:: SUPPLIED MATERIAL ::

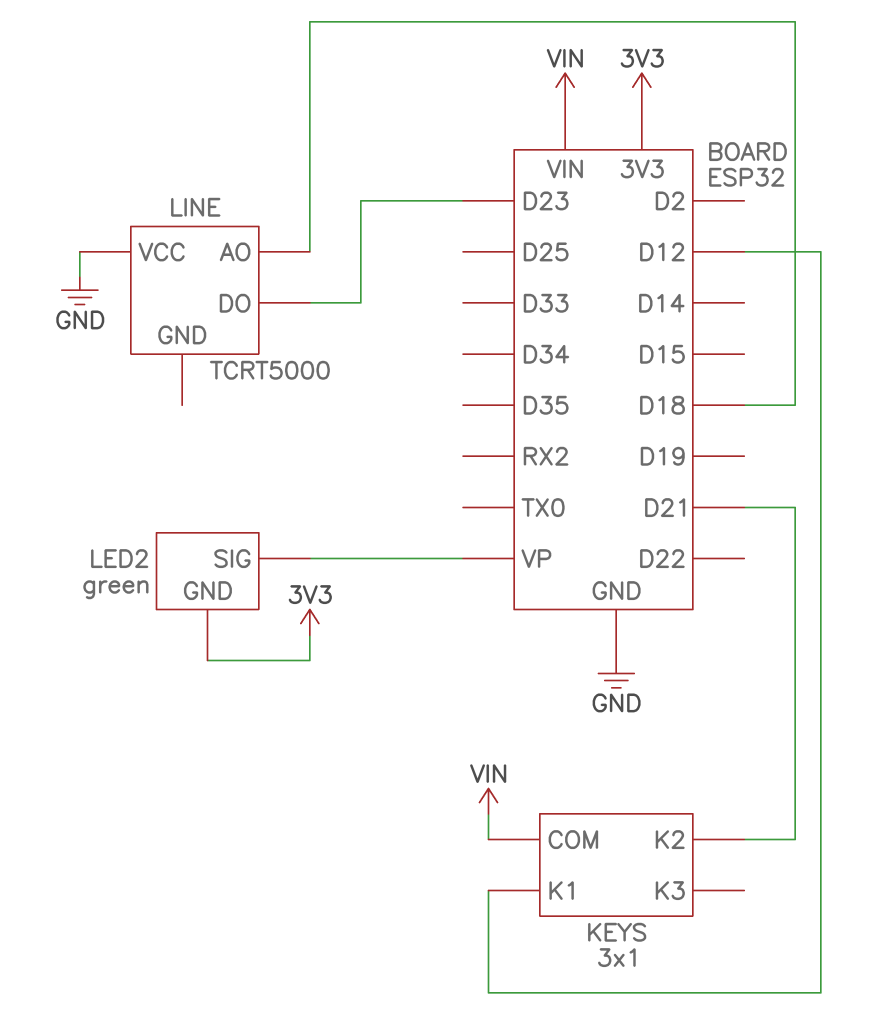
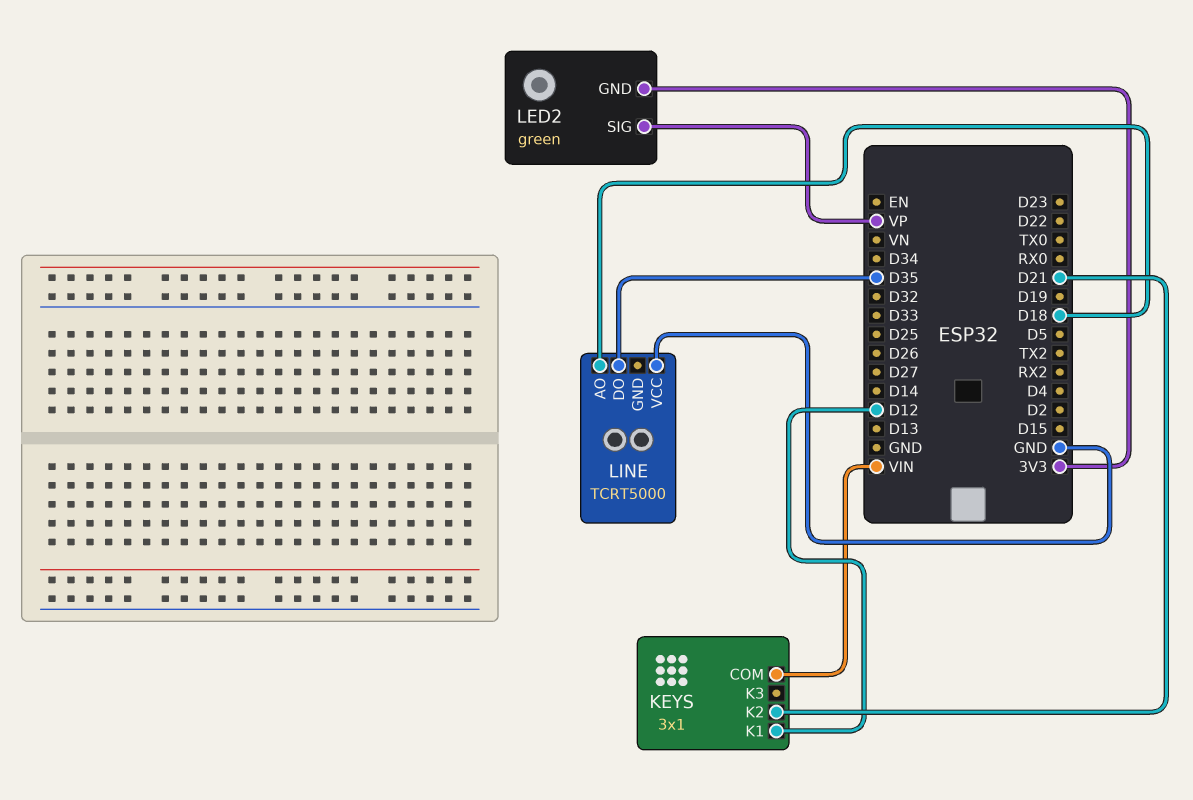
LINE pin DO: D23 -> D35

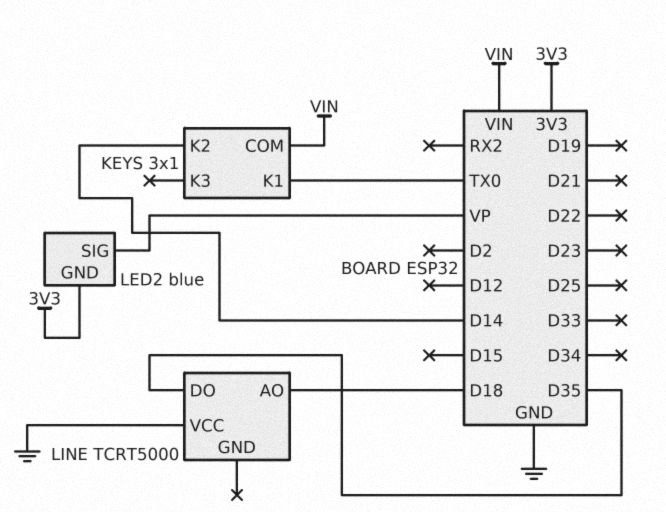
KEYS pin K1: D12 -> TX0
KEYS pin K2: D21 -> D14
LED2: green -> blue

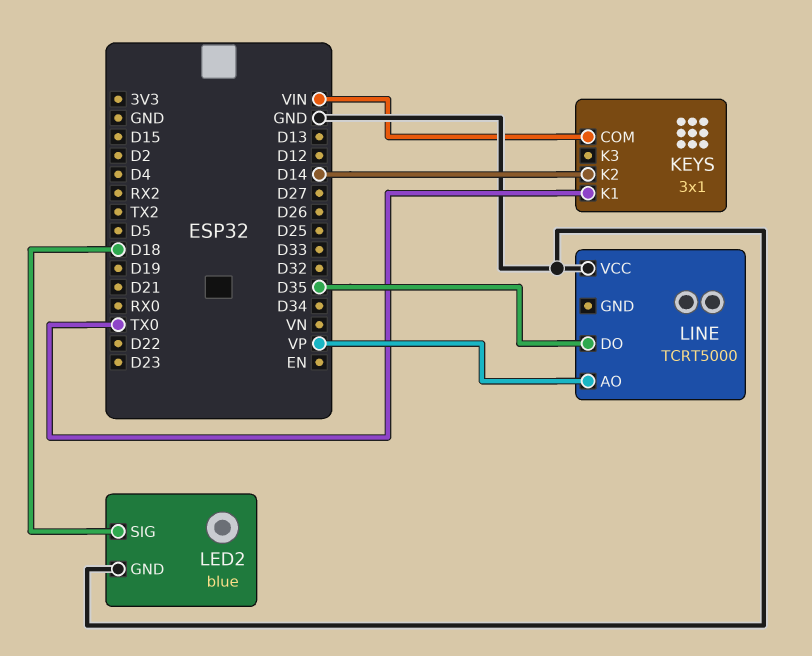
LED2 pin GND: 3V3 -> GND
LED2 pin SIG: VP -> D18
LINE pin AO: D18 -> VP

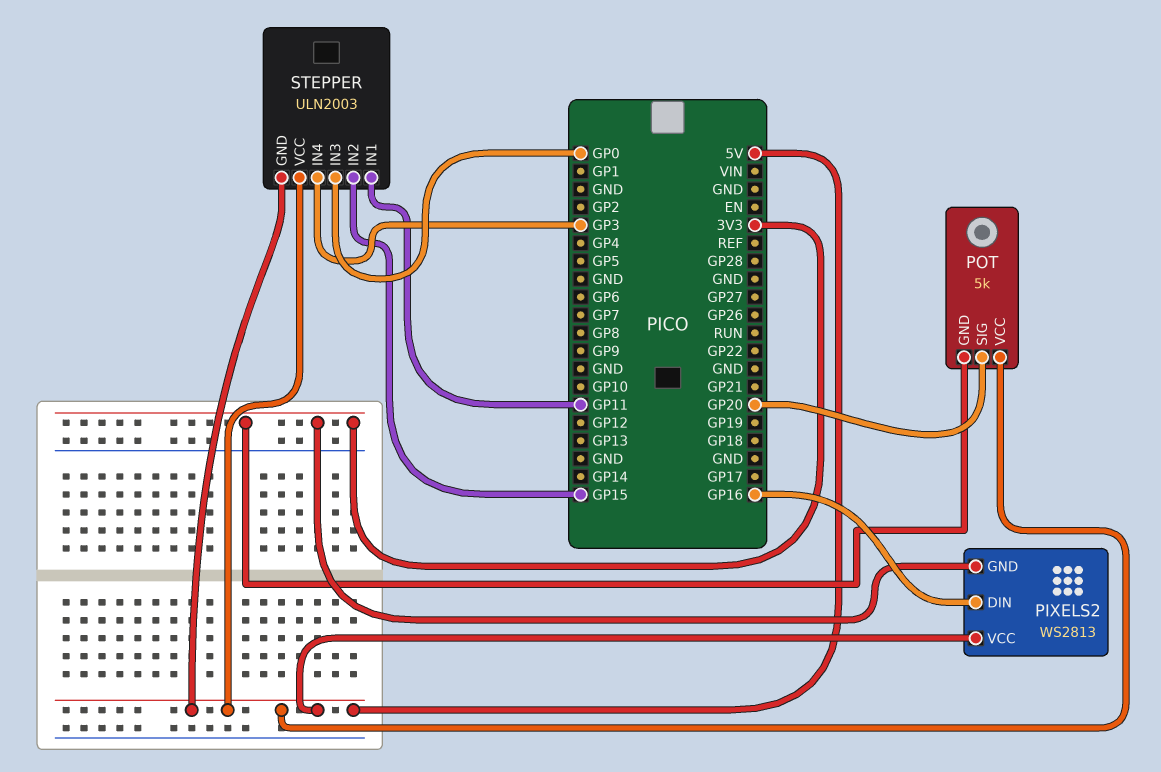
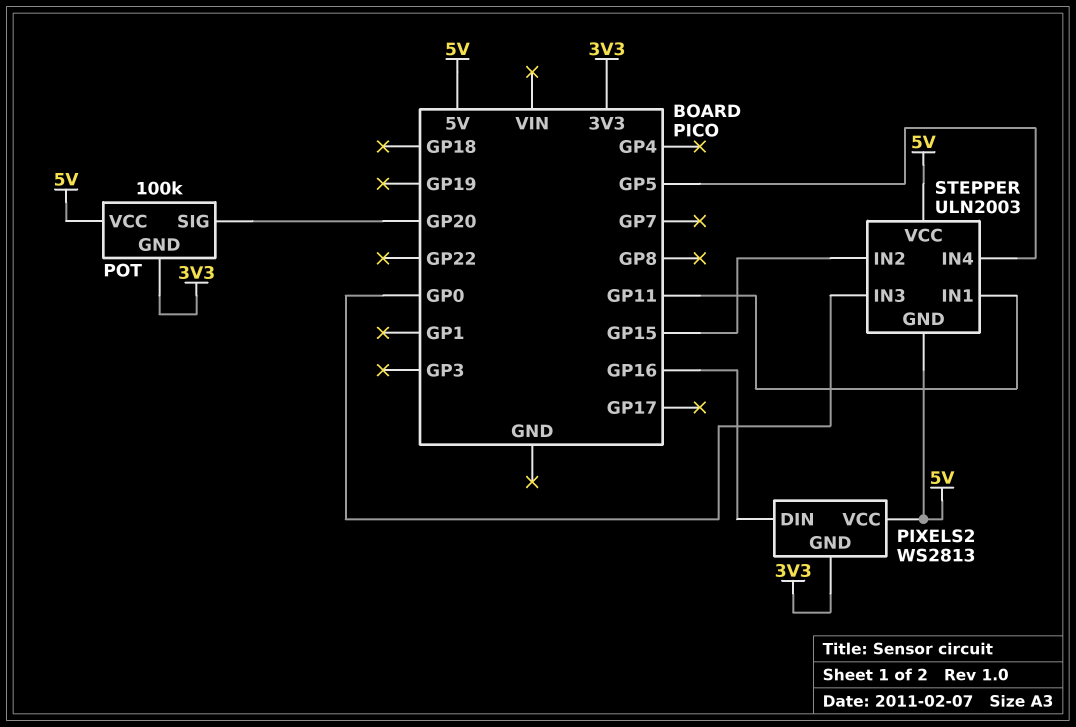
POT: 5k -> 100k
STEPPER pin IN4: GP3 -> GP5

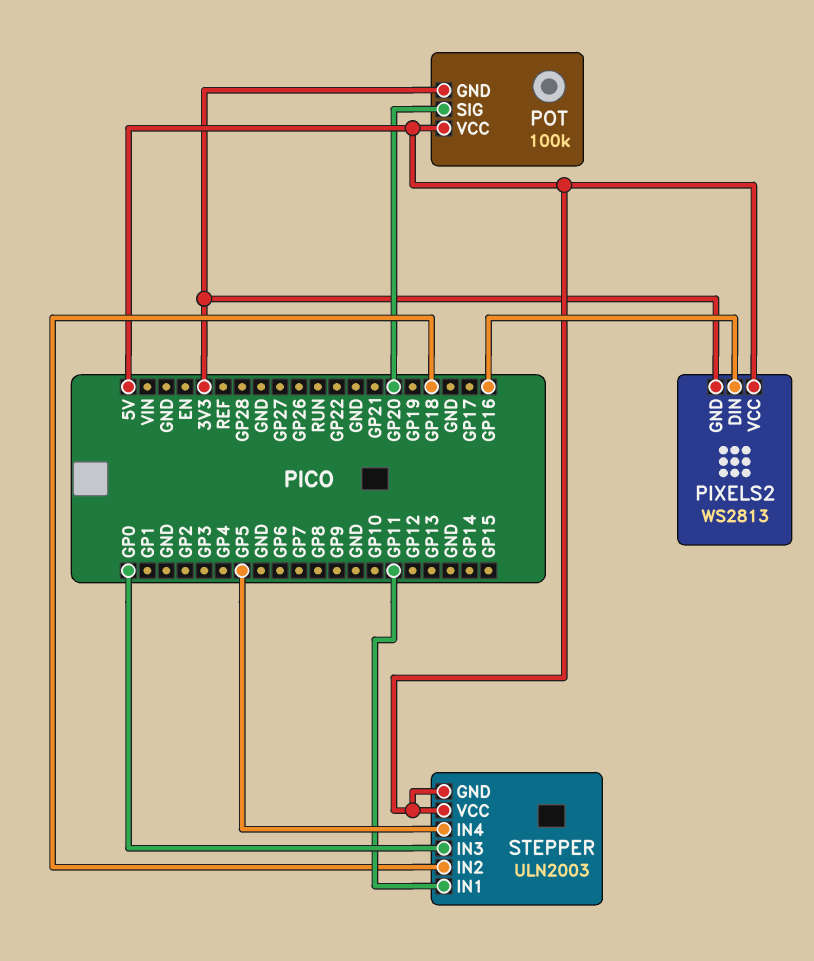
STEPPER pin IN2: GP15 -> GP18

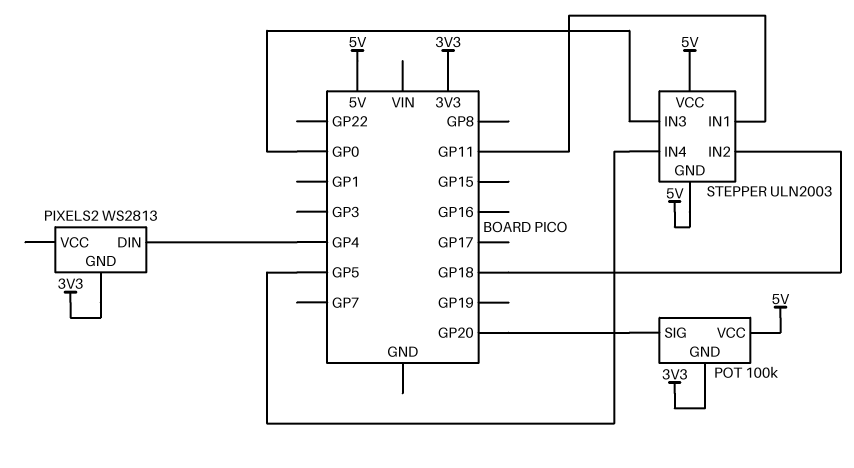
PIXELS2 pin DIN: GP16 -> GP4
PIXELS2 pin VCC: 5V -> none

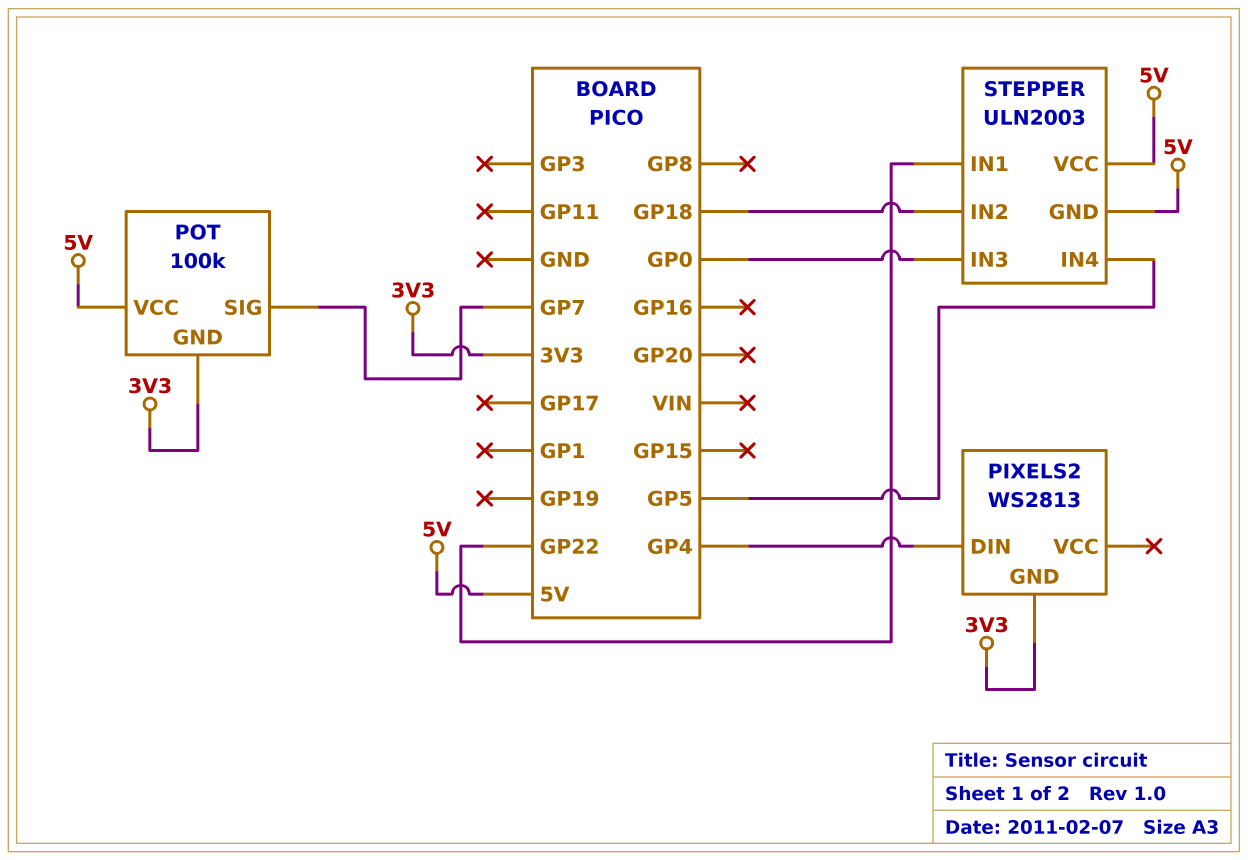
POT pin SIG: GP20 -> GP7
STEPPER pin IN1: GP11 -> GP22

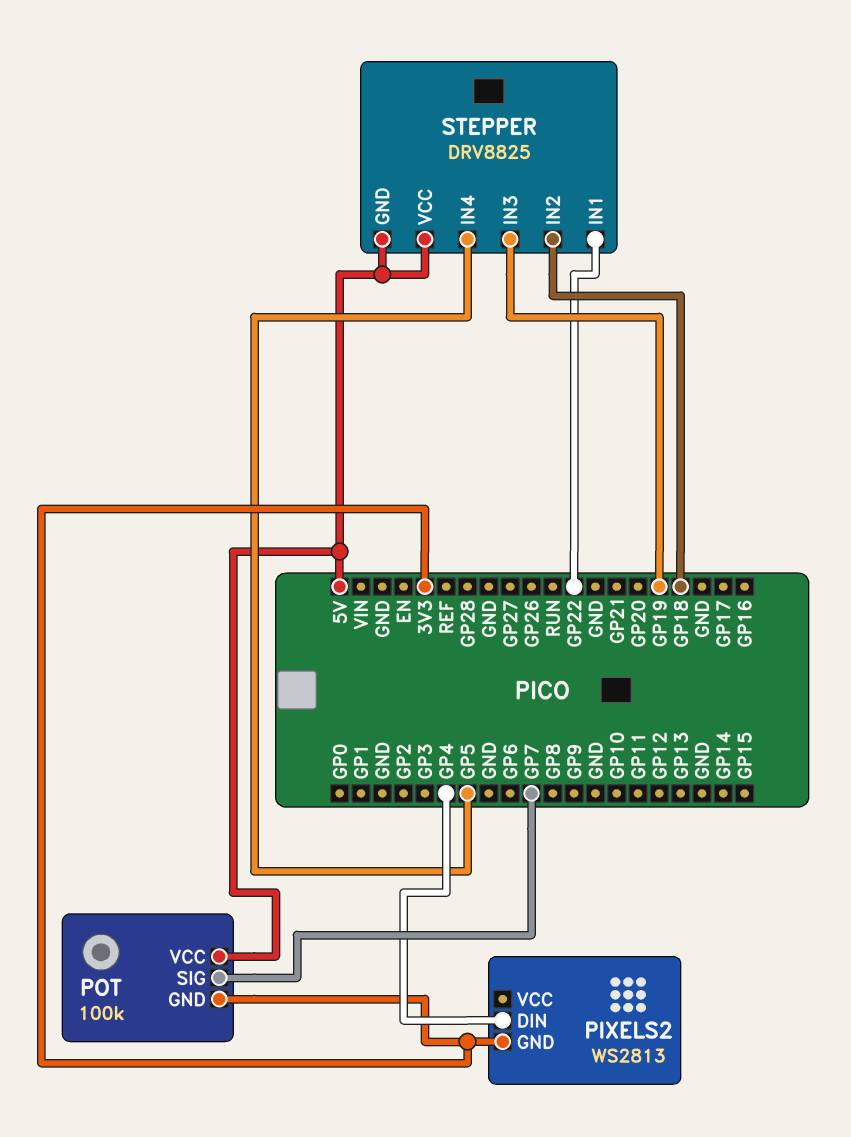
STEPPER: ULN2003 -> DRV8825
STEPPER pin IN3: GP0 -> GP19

:::

* _AIM OF THE EXERCISE_:
Output the data above in full and exactly, with every image left out.

* _OUTPUT_:
LINE pin DO: D23 -> D35

KEYS pin K1: D12 -> TX0
KEYS pin K2: D21 -> D14
LED2: green -> blue

LED2 pin GND: 3V3 -> GND
LED2 pin SIG: VP -> D18
LINE pin AO: D18 -> VP

POT: 5k -> 100k
STEPPER pin IN4: GP3 -> GP5

STEPPER pin IN2: GP15 -> GP18

PIXELS2 pin DIN: GP16 -> GP4
PIXELS2 pin VCC: 5V -> none

POT pin SIG: GP20 -> GP7
STEPPER pin IN1: GP11 -> GP22

STEPPER: ULN2003 -> DRV8825
STEPPER pin IN3: GP0 -> GP19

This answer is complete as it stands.